> **STATED PROBLEM**
Reproduce everything from the start of the entries down to the line containing "green semicircle: moved", both ends included.

━━━━━ SUPPLIED MATERIAL

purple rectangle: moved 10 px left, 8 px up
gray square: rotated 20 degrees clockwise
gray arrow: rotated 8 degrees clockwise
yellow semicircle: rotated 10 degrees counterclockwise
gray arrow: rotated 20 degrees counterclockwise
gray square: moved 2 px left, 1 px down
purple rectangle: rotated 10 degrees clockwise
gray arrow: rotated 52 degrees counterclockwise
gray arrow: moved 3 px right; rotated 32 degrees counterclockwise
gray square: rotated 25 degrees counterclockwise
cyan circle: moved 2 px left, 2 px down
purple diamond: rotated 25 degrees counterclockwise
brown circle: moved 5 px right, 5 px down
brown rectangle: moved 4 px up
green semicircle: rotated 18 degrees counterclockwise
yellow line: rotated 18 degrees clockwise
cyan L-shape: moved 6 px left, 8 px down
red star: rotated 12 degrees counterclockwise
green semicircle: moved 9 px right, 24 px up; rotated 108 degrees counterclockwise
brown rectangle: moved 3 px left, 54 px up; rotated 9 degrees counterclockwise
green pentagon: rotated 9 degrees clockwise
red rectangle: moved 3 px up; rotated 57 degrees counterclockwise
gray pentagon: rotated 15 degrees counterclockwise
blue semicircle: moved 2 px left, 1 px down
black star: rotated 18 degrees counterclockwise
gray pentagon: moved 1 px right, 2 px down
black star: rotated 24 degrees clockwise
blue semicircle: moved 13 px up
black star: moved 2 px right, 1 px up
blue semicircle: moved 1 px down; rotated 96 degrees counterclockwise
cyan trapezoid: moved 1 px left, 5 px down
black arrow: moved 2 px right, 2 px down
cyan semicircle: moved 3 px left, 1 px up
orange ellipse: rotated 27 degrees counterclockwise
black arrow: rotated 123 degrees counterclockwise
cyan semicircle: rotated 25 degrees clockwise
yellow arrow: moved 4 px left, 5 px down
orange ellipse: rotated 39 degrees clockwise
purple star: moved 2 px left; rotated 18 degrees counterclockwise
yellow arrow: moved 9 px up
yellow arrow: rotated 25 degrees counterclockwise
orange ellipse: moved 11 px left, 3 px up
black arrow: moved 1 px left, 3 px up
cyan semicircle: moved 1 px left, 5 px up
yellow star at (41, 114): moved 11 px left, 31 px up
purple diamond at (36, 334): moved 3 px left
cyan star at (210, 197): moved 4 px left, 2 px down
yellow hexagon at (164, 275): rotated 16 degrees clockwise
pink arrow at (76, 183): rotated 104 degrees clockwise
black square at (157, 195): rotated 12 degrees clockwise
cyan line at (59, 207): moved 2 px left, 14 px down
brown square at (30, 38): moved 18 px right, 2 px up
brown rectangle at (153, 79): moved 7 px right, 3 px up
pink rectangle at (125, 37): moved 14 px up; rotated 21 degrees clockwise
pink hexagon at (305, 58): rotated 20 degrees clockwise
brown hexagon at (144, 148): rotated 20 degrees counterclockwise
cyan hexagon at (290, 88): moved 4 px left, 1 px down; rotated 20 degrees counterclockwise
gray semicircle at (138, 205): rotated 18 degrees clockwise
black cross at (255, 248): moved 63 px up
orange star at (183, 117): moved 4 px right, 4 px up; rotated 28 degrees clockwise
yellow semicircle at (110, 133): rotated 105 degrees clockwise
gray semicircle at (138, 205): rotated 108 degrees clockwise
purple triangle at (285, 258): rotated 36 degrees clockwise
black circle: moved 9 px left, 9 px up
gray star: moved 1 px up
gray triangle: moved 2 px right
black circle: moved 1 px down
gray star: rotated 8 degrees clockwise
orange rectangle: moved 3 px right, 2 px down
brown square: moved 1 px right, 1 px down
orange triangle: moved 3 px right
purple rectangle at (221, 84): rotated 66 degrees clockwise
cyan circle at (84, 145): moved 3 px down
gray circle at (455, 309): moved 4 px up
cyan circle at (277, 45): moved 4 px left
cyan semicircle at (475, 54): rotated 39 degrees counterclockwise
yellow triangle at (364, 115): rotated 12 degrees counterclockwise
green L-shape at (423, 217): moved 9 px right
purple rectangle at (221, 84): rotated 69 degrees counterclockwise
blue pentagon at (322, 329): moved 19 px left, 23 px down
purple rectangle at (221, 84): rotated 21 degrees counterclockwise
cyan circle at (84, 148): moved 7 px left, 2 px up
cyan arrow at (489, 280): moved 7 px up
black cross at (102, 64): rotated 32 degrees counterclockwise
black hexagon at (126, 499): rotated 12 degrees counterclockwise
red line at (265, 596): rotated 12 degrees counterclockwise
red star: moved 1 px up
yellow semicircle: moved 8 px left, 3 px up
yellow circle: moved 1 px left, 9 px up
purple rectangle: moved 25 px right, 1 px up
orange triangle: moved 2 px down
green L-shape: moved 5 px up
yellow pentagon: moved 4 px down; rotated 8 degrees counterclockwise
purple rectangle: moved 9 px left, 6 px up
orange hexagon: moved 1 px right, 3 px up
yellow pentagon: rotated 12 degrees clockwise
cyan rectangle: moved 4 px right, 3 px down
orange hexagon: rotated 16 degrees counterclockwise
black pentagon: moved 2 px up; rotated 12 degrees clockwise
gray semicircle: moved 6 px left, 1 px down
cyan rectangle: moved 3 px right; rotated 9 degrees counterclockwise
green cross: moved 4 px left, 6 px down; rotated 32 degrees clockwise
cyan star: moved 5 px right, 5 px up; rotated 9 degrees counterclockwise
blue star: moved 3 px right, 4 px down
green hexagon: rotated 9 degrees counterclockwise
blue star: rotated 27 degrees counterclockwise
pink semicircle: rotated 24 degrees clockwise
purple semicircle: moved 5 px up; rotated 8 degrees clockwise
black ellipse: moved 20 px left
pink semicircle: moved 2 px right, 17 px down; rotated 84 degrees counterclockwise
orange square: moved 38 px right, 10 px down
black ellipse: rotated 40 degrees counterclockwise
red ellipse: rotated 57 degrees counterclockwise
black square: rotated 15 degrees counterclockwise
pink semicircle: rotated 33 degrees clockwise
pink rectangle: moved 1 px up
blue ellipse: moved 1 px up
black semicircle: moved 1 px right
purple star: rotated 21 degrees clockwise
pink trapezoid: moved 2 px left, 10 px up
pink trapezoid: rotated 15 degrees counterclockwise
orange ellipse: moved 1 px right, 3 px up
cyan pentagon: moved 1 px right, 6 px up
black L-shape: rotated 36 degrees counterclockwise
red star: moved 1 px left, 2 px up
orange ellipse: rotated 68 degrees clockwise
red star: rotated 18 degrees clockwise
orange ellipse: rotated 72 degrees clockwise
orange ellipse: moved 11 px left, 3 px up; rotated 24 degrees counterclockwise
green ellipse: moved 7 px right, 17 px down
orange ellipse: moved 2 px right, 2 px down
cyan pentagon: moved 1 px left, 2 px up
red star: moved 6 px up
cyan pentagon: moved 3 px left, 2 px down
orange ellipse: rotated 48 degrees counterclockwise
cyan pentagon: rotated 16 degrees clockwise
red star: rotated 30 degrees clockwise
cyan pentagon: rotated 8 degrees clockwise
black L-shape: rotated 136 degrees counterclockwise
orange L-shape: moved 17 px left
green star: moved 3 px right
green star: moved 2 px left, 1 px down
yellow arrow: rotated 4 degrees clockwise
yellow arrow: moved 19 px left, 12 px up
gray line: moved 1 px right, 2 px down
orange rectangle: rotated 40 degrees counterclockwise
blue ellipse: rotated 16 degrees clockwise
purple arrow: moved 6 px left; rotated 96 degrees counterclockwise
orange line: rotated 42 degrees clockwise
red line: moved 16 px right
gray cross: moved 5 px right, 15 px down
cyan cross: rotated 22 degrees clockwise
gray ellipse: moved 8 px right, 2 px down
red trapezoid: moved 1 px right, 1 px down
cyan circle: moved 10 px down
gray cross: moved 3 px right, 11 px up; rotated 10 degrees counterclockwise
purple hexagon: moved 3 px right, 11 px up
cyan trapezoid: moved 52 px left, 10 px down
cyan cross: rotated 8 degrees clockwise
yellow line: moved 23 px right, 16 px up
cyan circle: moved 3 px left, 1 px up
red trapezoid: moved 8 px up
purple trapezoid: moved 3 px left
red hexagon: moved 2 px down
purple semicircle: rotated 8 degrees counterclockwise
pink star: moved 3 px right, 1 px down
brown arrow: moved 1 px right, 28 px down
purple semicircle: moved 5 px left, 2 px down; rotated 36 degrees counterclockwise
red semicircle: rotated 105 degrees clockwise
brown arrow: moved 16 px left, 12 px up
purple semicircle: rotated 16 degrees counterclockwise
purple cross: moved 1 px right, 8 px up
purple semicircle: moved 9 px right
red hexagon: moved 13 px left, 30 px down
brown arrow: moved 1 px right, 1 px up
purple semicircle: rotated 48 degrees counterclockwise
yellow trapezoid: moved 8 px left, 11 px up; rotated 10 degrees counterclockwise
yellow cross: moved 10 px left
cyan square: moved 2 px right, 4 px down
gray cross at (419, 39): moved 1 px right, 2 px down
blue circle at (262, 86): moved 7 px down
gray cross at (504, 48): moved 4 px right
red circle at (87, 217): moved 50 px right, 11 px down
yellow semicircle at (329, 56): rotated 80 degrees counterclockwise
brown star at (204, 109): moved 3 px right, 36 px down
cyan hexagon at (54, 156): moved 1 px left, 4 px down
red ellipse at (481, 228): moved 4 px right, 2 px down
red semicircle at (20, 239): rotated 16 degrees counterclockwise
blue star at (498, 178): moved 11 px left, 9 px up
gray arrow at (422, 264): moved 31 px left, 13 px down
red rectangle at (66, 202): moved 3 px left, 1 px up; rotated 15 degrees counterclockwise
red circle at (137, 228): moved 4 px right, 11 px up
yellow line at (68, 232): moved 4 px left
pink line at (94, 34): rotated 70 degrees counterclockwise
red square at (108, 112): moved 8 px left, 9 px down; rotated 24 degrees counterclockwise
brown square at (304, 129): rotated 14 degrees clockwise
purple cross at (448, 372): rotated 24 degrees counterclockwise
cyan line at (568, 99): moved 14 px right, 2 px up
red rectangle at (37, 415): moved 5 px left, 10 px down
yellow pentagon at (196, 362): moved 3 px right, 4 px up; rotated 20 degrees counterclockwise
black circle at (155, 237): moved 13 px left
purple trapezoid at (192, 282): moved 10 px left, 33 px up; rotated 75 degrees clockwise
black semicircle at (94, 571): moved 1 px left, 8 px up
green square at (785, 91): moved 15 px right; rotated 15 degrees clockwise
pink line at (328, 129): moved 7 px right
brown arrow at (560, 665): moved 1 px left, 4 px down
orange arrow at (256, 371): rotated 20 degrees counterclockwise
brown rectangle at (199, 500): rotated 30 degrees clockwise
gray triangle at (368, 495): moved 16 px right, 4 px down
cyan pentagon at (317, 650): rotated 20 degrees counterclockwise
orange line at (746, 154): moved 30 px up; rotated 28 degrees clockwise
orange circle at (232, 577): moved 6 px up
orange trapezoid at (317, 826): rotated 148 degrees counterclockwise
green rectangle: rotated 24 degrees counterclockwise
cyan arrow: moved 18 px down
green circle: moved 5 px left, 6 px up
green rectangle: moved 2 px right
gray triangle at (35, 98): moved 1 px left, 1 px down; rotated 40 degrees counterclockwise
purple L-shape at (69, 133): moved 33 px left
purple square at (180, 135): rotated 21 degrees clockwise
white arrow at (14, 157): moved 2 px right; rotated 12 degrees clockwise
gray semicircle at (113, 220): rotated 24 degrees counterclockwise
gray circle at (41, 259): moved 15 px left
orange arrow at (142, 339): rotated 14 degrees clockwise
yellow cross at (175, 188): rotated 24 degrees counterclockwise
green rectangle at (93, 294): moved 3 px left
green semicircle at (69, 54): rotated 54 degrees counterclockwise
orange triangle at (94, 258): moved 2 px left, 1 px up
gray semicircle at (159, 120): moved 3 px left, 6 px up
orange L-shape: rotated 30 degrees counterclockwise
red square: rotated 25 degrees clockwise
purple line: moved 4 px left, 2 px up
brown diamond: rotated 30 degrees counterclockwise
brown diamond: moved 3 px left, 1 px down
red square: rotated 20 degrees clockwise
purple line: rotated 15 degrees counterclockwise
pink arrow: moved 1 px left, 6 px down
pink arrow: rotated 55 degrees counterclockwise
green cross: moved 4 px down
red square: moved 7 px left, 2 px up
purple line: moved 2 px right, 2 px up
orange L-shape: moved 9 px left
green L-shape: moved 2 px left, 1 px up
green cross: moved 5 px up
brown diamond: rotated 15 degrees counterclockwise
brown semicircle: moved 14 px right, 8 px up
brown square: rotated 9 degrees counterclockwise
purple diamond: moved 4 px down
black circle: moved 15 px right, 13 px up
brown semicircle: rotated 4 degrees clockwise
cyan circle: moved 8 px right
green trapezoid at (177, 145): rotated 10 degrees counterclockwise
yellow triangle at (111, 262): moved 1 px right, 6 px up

━━━━━━━━━━

> **RESULT FOR THIS EXERCISE**
purple rectangle: moved 10 px left, 8 px up
gray square: rotated 20 degrees clockwise
gray arrow: rotated 8 degrees clockwise
yellow semicircle: rotated 10 degrees counterclockwise
gray arrow: rotated 20 degrees counterclockwise
gray square: moved 2 px left, 1 px down
purple rectangle: rotated 10 degrees clockwise
gray arrow: rotated 52 degrees counterclockwise
gray arrow: moved 3 px right; rotated 32 degrees counterclockwise
gray square: rotated 25 degrees counterclockwise
cyan circle: moved 2 px left, 2 px down
purple diamond: rotated 25 degrees counterclockwise
brown circle: moved 5 px right, 5 px down
brown rectangle: moved 4 px up
green semicircle: rotated 18 degrees counterclockwise
yellow line: rotated 18 degrees clockwise
cyan L-shape: moved 6 px left, 8 px down
red star: rotated 12 degrees counterclockwise
green semicircle: moved 9 px right, 24 px up; rotated 108 degrees counterclockwise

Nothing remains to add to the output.